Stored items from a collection
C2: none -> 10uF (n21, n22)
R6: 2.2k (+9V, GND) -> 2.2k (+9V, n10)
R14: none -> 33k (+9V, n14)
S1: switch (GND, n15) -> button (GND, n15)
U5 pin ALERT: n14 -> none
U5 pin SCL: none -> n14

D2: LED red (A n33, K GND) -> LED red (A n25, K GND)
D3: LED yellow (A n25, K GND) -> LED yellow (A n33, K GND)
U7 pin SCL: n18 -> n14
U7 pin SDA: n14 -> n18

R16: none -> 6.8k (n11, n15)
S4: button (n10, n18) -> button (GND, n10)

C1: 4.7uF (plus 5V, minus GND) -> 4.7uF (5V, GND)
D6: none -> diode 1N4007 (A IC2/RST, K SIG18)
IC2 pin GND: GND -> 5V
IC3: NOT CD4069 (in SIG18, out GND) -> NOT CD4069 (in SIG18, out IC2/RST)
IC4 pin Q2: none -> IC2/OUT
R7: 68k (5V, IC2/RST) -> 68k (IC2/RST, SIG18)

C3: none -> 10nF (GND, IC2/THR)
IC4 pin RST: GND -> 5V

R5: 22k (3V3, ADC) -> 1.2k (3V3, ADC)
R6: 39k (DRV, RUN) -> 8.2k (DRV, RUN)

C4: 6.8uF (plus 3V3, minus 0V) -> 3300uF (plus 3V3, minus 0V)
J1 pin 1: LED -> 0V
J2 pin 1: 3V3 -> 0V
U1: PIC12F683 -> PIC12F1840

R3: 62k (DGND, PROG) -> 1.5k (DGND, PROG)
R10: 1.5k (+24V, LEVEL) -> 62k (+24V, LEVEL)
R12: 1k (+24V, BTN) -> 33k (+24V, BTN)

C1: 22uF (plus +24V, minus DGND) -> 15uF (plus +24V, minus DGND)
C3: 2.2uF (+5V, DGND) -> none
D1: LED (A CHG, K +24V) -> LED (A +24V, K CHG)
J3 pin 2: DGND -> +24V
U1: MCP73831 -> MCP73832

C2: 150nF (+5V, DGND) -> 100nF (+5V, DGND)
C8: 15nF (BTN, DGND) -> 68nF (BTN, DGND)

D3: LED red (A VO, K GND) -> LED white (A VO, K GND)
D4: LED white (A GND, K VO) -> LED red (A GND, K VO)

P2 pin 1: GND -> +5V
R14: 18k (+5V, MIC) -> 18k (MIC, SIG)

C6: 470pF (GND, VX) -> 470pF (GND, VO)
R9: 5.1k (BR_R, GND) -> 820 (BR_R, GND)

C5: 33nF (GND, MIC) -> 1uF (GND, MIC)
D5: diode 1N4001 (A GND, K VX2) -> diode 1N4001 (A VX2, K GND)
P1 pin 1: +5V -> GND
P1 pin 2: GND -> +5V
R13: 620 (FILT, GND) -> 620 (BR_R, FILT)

**TASK**
From top to bottom, repeat the data above without alteration.

**RESULT**
C2: none -> 10uF (n21, n22)
R6: 2.2k (+9V, GND) -> 2.2k (+9V, n10)
R14: none -> 33k (+9V, n14)
S1: switch (GND, n15) -> button (GND, n15)
U5 pin ALERT: n14 -> none
U5 pin SCL: none -> n14

D2: LED red (A n33, K GND) -> LED red (A n25, K GND)
D3: LED yellow (A n25, K GND) -> LED yellow (A n33, K GND)
U7 pin SCL: n18 -> n14
U7 pin SDA: n14 -> n18

R16: none -> 6.8k (n11, n15)
S4: button (n10, n18) -> button (GND, n10)

C1: 4.7uF (plus 5V, minus GND) -> 4.7uF (5V, GND)
D6: none -> diode 1N4007 (A IC2/RST, K SIG18)
IC2 pin GND: GND -> 5V
IC3: NOT CD4069 (in SIG18, out GND) -> NOT CD4069 (in SIG18, out IC2/RST)
IC4 pin Q2: none -> IC2/OUT
R7: 68k (5V, IC2/RST) -> 68k (IC2/RST, SIG18)

C3: none -> 10nF (GND, IC2/THR)
IC4 pin RST: GND -> 5V

R5: 22k (3V3, ADC) -> 1.2k (3V3, ADC)
R6: 39k (DRV, RUN) -> 8.2k (DRV, RUN)

C4: 6.8uF (plus 3V3, minus 0V) -> 3300uF (plus 3V3, minus 0V)
J1 pin 1: LED -> 0V
J2 pin 1: 3V3 -> 0V
U1: PIC12F683 -> PIC12F1840

R3: 62k (DGND, PROG) -> 1.5k (DGND, PROG)
R10: 1.5k (+24V, LEVEL) -> 62k (+24V, LEVEL)
R12: 1k (+24V, BTN) -> 33k (+24V, BTN)

C1: 22uF (plus +24V, minus DGND) -> 15uF (plus +24V, minus DGND)
C3: 2.2uF (+5V, DGND) -> none
D1: LED (A CHG, K +24V) -> LED (A +24V, K CHG)
J3 pin 2: DGND -> +24V
U1: MCP73831 -> MCP73832

C2: 150nF (+5V, DGND) -> 100nF (+5V, DGND)
C8: 15nF (BTN, DGND) -> 68nF (BTN, DGND)

D3: LED red (A VO, K GND) -> LED white (A VO, K GND)
D4: LED white (A GND, K VO) -> LED red (A GND, K VO)

P2 pin 1: GND -> +5V
R14: 18k (+5V, MIC) -> 18k (MIC, SIG)

C6: 470pF (GND, VX) -> 470pF (GND, VO)
R9: 5.1k (BR_R, GND) -> 820 (BR_R, GND)

C5: 33nF (GND, MIC) -> 1uF (GND, MIC)
D5: diode 1N4001 (A GND, K VX2) -> diode 1N4001 (A VX2, K GND)
P1 pin 1: +5V -> GND
P1 pin 2: GND -> +5V
R13: 620 (FILT, GND) -> 620 (BR_R, FILT)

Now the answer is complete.